╭──
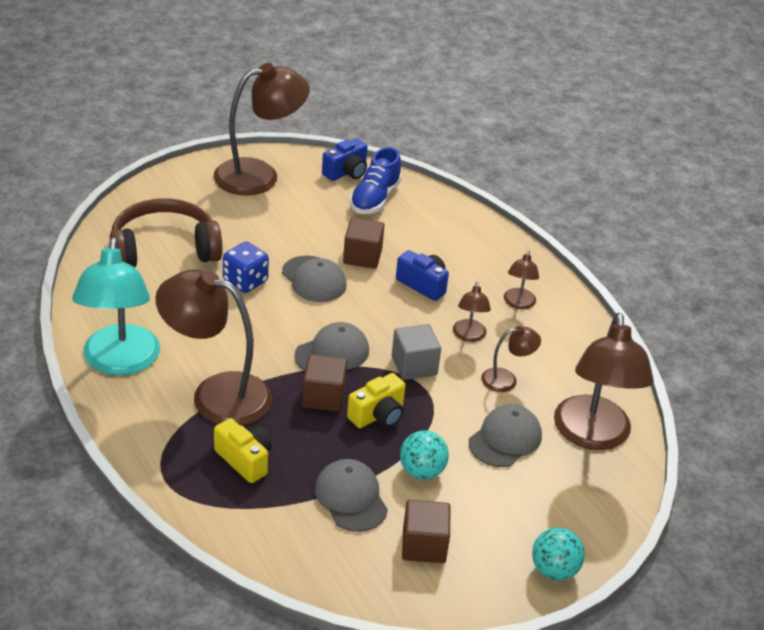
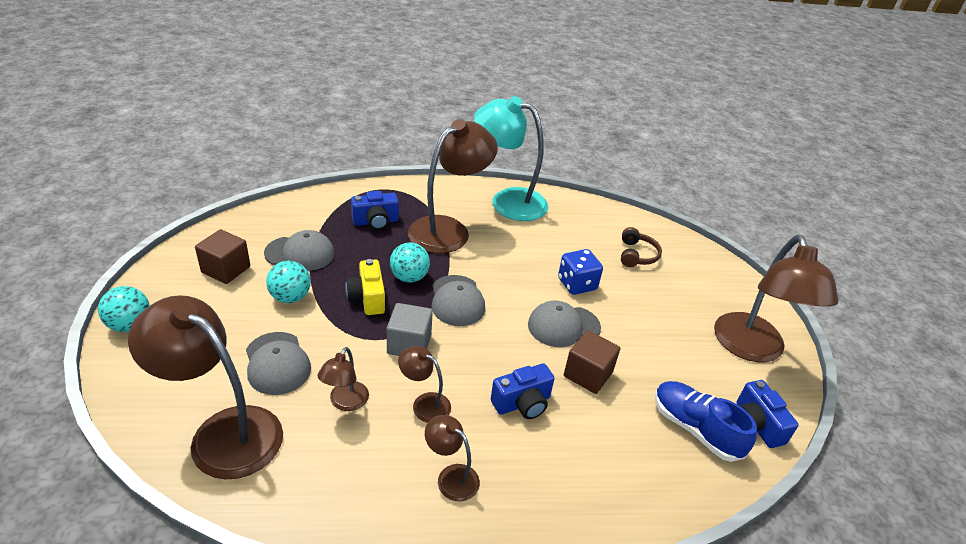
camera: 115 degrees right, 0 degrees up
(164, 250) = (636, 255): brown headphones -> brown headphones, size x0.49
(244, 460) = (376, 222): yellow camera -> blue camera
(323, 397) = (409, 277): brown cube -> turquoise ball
╰──
╭──
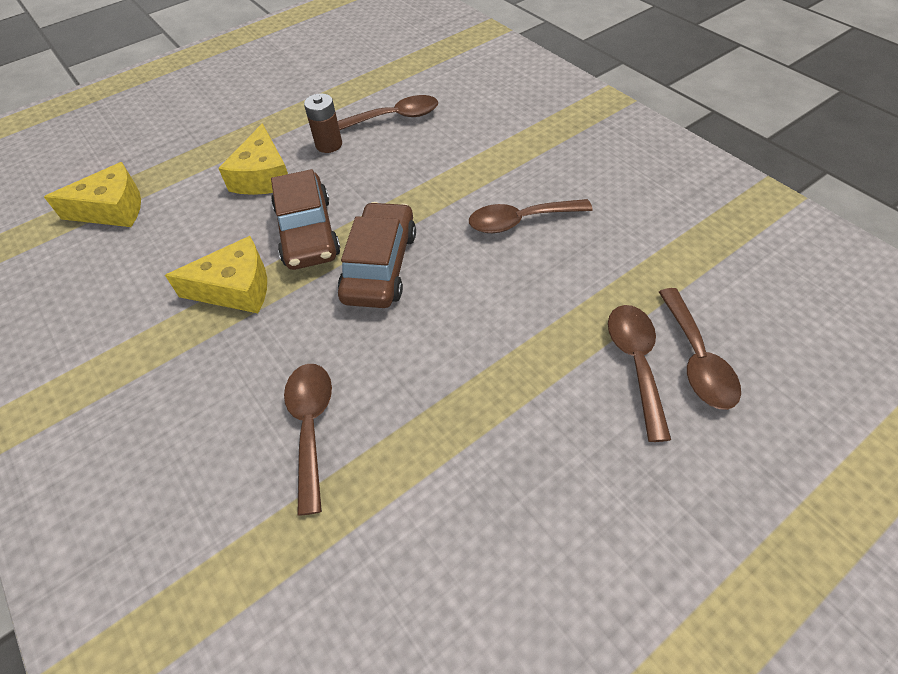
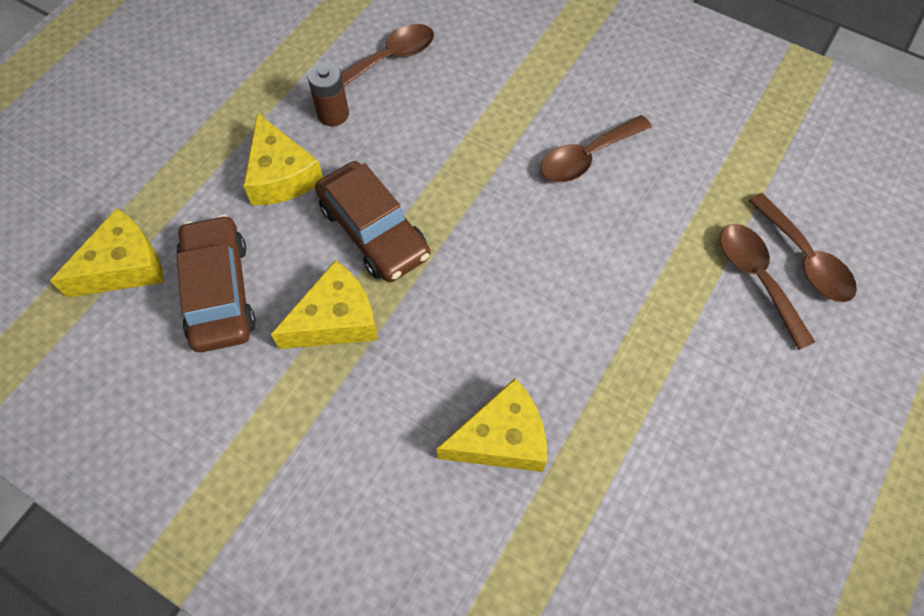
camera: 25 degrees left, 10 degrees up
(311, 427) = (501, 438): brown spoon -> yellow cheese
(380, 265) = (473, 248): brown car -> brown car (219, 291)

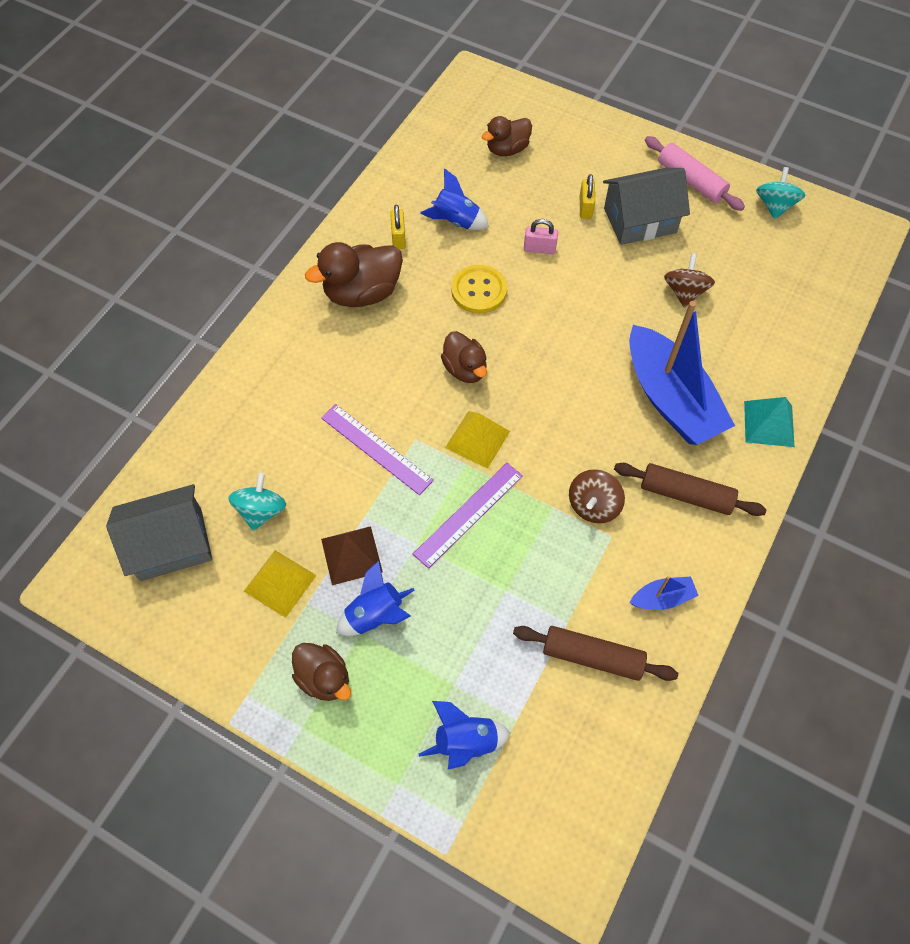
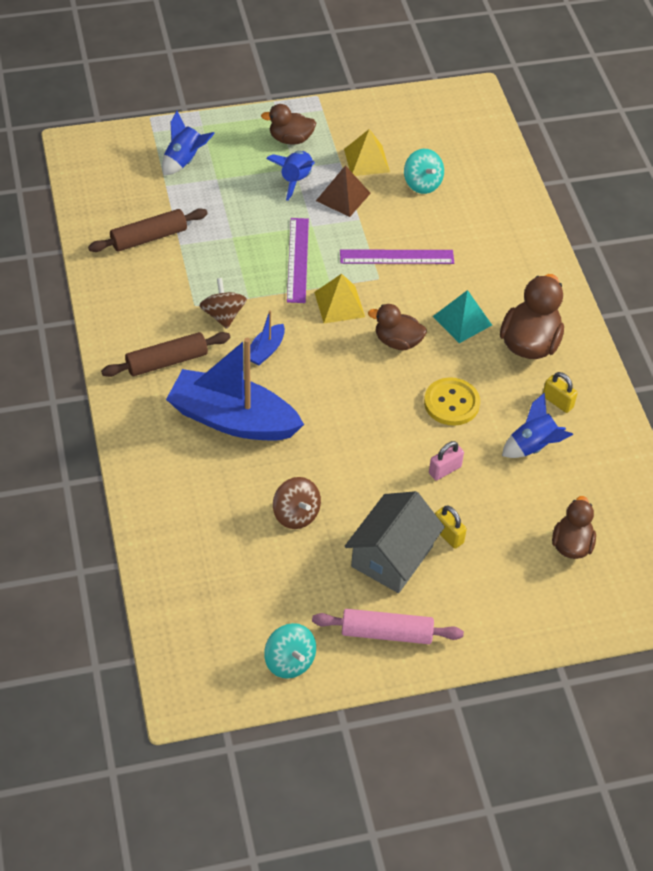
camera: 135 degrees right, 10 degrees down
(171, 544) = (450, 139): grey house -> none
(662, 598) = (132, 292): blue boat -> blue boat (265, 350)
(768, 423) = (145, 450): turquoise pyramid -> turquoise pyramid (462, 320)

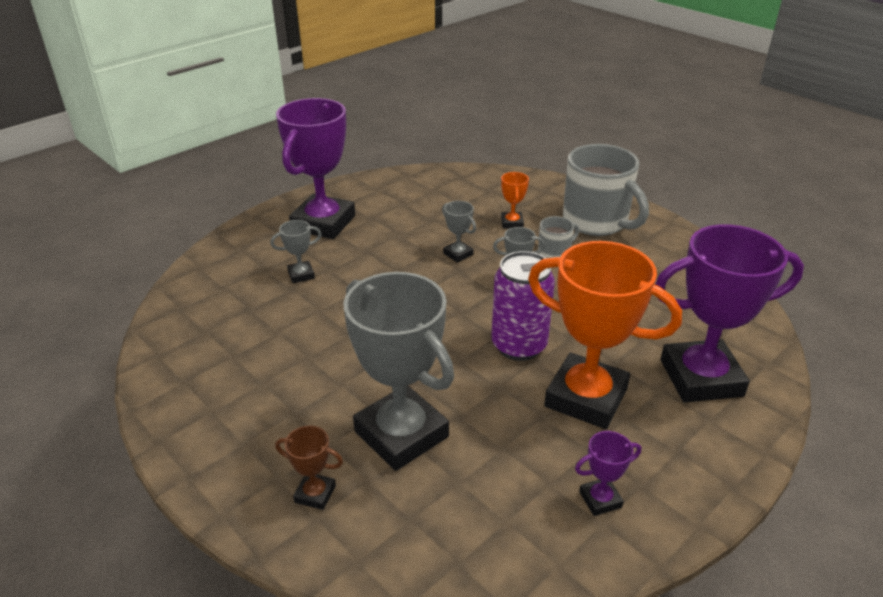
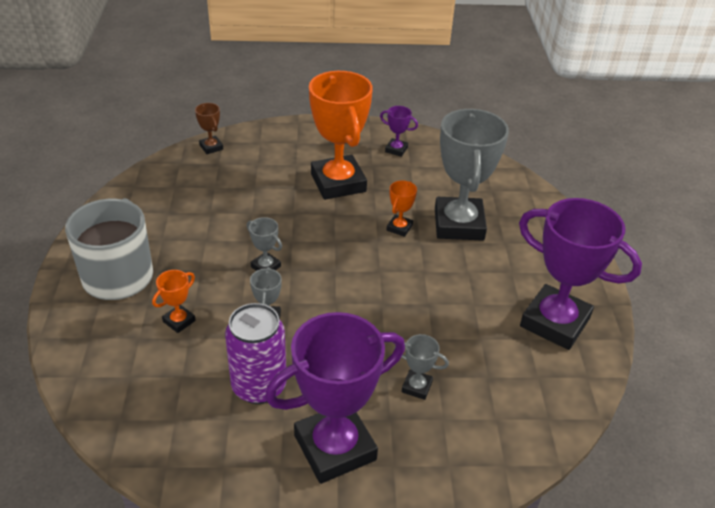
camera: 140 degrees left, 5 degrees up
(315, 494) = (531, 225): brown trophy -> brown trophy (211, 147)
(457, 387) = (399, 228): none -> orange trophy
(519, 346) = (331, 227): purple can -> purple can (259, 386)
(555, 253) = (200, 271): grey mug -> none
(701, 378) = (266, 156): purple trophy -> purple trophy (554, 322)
╰──
> [Task goal]
All lines above from the one containing "(171, 544) = (450, 139): grey house -> none" up to and including the one containing "(701, 378) = (266, 156): purple" are to be set down exactly, and nothing else. Leave images out.

> [Task result]
(171, 544) = (450, 139): grey house -> none
(662, 598) = (132, 292): blue boat -> blue boat (265, 350)
(768, 423) = (145, 450): turquoise pyramid -> turquoise pyramid (462, 320)

camera: 140 degrees left, 5 degrees up
(315, 494) = (531, 225): brown trophy -> brown trophy (211, 147)
(457, 387) = (399, 228): none -> orange trophy
(519, 346) = (331, 227): purple can -> purple can (259, 386)
(555, 253) = (200, 271): grey mug -> none
(701, 378) = (266, 156): purple trophy -> purple trophy (554, 322)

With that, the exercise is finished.